Reproduce the data below line by line, from its first line to the line with "pink mushroom 238,389", both included, and nothing past that point.
-------
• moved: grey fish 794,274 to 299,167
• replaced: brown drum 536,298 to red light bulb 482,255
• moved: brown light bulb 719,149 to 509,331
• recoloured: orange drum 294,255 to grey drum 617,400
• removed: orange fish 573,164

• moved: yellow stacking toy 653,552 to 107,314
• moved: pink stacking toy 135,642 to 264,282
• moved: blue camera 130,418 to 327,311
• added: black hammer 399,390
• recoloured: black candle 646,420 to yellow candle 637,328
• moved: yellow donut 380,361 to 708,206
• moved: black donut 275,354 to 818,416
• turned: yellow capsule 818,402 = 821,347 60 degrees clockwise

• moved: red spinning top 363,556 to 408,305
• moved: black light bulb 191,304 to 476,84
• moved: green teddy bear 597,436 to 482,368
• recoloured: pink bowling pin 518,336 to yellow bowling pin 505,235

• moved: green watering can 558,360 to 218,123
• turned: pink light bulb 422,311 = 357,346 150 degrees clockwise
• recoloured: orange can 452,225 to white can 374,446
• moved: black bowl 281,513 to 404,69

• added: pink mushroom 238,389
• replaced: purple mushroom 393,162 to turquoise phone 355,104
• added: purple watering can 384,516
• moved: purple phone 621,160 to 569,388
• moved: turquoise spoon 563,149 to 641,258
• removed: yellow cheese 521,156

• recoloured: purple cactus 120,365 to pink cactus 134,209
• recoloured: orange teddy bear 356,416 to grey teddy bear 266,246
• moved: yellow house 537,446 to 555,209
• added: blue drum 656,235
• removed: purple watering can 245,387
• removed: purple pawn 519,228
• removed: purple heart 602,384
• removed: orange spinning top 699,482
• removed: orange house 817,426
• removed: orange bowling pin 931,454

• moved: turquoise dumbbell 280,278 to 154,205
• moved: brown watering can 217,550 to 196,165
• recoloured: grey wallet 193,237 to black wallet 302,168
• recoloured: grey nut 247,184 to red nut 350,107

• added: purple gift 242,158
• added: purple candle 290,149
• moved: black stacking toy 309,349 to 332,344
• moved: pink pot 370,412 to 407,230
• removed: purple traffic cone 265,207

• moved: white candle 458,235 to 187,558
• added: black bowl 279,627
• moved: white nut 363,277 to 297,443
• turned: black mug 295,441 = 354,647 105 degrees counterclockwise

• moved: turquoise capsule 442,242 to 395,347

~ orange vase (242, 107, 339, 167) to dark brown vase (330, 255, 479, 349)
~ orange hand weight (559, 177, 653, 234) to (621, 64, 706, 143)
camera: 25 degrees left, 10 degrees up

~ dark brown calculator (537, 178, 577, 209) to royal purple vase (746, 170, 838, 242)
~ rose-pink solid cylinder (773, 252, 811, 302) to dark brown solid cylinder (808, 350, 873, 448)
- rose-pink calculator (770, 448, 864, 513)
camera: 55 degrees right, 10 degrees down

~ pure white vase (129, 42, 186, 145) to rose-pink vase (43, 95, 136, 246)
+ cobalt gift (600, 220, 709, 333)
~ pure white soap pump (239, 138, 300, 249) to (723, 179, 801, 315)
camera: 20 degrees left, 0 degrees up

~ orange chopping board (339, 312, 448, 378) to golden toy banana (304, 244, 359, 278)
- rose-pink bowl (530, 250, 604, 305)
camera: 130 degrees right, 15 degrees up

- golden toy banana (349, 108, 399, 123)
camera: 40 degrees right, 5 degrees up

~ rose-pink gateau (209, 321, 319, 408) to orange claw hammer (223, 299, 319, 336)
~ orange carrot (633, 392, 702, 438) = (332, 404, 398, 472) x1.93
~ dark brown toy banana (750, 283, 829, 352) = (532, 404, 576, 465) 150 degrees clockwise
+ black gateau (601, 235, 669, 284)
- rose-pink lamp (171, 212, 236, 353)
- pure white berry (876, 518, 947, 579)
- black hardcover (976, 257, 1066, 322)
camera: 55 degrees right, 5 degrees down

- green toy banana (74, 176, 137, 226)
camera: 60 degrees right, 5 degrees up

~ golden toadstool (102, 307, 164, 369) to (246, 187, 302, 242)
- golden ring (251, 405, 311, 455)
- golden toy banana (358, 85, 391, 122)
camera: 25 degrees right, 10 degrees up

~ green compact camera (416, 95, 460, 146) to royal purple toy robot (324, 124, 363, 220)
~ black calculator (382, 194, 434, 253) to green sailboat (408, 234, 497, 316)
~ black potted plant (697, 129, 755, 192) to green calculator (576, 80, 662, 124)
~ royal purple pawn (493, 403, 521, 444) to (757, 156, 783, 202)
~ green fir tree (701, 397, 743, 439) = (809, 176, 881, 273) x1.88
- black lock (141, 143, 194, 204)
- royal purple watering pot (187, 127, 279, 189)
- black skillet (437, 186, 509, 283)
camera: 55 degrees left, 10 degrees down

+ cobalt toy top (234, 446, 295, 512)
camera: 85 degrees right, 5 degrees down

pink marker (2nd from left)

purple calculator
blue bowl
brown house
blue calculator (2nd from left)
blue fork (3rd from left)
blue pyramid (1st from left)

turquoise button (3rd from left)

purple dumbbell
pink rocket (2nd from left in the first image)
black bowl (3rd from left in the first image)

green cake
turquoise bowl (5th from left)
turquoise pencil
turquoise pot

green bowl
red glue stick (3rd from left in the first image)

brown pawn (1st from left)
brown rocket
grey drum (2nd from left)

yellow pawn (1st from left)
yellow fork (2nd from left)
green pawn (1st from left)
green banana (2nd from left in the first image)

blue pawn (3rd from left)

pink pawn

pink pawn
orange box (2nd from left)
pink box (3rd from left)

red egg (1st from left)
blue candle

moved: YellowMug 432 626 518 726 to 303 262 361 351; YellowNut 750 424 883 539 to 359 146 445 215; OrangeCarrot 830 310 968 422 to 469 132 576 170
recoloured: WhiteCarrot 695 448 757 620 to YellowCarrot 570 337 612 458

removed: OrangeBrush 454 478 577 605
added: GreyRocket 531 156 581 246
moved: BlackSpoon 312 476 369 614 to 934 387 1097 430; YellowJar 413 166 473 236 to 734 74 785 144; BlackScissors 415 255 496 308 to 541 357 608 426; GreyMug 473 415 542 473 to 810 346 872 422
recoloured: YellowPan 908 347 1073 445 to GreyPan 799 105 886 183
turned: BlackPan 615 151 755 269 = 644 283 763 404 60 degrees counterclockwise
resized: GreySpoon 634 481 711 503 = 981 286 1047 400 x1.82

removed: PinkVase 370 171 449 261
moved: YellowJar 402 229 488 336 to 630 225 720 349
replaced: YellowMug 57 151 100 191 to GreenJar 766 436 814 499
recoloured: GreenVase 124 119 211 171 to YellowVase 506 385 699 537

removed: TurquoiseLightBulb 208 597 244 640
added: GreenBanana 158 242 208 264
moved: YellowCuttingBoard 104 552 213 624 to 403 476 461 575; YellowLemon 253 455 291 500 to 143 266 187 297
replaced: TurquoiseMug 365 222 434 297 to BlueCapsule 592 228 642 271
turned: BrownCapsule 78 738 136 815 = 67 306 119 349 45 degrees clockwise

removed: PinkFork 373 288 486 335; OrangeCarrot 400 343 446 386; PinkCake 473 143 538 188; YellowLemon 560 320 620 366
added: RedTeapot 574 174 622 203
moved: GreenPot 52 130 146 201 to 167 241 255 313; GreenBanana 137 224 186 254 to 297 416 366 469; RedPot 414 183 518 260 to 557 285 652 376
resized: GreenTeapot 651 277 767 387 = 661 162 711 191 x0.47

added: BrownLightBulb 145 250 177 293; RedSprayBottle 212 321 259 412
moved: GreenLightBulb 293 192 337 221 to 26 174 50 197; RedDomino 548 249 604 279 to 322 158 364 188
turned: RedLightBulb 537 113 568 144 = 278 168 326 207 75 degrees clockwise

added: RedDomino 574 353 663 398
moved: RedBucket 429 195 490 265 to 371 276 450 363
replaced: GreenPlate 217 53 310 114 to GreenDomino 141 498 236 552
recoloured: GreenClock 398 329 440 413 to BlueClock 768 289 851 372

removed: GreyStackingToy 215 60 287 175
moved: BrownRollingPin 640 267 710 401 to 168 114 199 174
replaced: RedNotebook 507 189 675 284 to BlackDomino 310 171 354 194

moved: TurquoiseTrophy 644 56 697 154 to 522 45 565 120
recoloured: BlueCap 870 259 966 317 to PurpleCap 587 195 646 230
-------
== RESULT OF THE TASK ==
• moved: grey fish 794,274 to 299,167
• replaced: brown drum 536,298 to red light bulb 482,255
• moved: brown light bulb 719,149 to 509,331
• recoloured: orange drum 294,255 to grey drum 617,400
• removed: orange fish 573,164

• moved: yellow stacking toy 653,552 to 107,314
• moved: pink stacking toy 135,642 to 264,282
• moved: blue camera 130,418 to 327,311
• added: black hammer 399,390
• recoloured: black candle 646,420 to yellow candle 637,328
• moved: yellow donut 380,361 to 708,206
• moved: black donut 275,354 to 818,416
• turned: yellow capsule 818,402 = 821,347 60 degrees clockwise

• moved: red spinning top 363,556 to 408,305
• moved: black light bulb 191,304 to 476,84
• moved: green teddy bear 597,436 to 482,368
• recoloured: pink bowling pin 518,336 to yellow bowling pin 505,235

• moved: green watering can 558,360 to 218,123
• turned: pink light bulb 422,311 = 357,346 150 degrees clockwise
• recoloured: orange can 452,225 to white can 374,446
• moved: black bowl 281,513 to 404,69

• added: pink mushroom 238,389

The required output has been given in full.